Work to do :: Copy out the lines below, substituting "interface agent" for every instance of "GUI agent" and changing nothing else.

# # # # #

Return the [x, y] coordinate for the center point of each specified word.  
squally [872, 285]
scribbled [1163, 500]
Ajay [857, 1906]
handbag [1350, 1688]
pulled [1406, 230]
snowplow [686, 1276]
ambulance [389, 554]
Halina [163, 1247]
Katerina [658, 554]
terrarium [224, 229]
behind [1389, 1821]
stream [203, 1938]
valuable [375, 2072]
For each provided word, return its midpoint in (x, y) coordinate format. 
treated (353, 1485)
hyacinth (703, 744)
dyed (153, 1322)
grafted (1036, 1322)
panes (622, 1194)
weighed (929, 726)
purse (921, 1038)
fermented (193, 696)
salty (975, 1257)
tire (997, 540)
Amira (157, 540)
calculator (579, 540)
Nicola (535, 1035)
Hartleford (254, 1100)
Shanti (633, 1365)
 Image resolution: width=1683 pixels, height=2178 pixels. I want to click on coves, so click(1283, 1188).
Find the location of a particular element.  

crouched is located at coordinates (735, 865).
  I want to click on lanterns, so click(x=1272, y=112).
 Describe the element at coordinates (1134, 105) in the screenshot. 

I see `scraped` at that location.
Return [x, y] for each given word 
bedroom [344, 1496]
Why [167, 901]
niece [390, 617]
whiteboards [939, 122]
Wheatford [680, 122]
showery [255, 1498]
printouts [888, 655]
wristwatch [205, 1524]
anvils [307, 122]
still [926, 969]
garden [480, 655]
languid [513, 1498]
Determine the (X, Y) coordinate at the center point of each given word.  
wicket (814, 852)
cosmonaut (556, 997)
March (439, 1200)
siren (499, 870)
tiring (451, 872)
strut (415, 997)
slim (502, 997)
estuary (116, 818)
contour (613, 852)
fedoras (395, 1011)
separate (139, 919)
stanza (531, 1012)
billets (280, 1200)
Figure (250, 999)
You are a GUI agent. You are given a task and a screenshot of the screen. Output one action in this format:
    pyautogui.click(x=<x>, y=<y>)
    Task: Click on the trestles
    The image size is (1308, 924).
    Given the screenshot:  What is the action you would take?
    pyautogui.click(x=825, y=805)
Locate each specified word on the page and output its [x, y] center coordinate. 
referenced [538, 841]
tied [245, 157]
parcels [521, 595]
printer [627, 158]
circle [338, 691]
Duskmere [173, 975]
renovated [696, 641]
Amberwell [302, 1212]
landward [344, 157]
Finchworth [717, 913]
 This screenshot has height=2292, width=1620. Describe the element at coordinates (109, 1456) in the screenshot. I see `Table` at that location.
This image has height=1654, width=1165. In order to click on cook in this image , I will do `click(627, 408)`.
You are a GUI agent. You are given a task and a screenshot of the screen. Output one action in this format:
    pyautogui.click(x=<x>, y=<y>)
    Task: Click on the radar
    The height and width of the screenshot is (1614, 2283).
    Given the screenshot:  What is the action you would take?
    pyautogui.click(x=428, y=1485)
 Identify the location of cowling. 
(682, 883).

# # # # #

Written answer ::
Return the [x, y] coordinate for the center point of each specified word.  
squally [872, 285]
scribbled [1163, 500]
Ajay [857, 1906]
handbag [1350, 1688]
pulled [1406, 230]
snowplow [686, 1276]
ambulance [389, 554]
Halina [163, 1247]
Katerina [658, 554]
terrarium [224, 229]
behind [1389, 1821]
stream [203, 1938]
valuable [375, 2072]
For each provided word, return its midpoint in (x, y) coordinate format. 
treated (353, 1485)
hyacinth (703, 744)
dyed (153, 1322)
grafted (1036, 1322)
panes (622, 1194)
weighed (929, 726)
purse (921, 1038)
fermented (193, 696)
salty (975, 1257)
tire (997, 540)
Amira (157, 540)
calculator (579, 540)
Nicola (535, 1035)
Hartleford (254, 1100)
Shanti (633, 1365)
 Image resolution: width=1683 pixels, height=2178 pixels. I want to click on coves, so click(1283, 1188).
Find the location of a particular element.  

crouched is located at coordinates (735, 865).
  I want to click on lanterns, so click(x=1272, y=112).
 Describe the element at coordinates (1134, 105) in the screenshot. 

I see `scraped` at that location.
Return [x, y] for each given word 
bedroom [344, 1496]
Why [167, 901]
niece [390, 617]
whiteboards [939, 122]
Wheatford [680, 122]
showery [255, 1498]
printouts [888, 655]
wristwatch [205, 1524]
anvils [307, 122]
still [926, 969]
garden [480, 655]
languid [513, 1498]
Determine the (X, Y) coordinate at the center point of each given word.  
wicket (814, 852)
cosmonaut (556, 997)
March (439, 1200)
siren (499, 870)
tiring (451, 872)
strut (415, 997)
slim (502, 997)
estuary (116, 818)
contour (613, 852)
fedoras (395, 1011)
separate (139, 919)
stanza (531, 1012)
billets (280, 1200)
Figure (250, 999)
You are a interface agent. You are given a task and a screenshot of the screen. Output one action in this format:
    pyautogui.click(x=<x>, y=<y>)
    Task: Click on the trestles
    The image size is (1308, 924).
    Given the screenshot:  What is the action you would take?
    pyautogui.click(x=825, y=805)
Locate each specified word on the page and output its [x, y] center coordinate. 
referenced [538, 841]
tied [245, 157]
parcels [521, 595]
printer [627, 158]
circle [338, 691]
Duskmere [173, 975]
renovated [696, 641]
Amberwell [302, 1212]
landward [344, 157]
Finchworth [717, 913]
 This screenshot has height=2292, width=1620. Describe the element at coordinates (109, 1456) in the screenshot. I see `Table` at that location.
This image has height=1654, width=1165. In order to click on cook in this image , I will do `click(627, 408)`.
You are a interface agent. You are given a task and a screenshot of the screen. Output one action in this format:
    pyautogui.click(x=<x>, y=<y>)
    Task: Click on the radar
    The height and width of the screenshot is (1614, 2283).
    Given the screenshot:  What is the action you would take?
    pyautogui.click(x=428, y=1485)
 Identify the location of cowling. 
(682, 883).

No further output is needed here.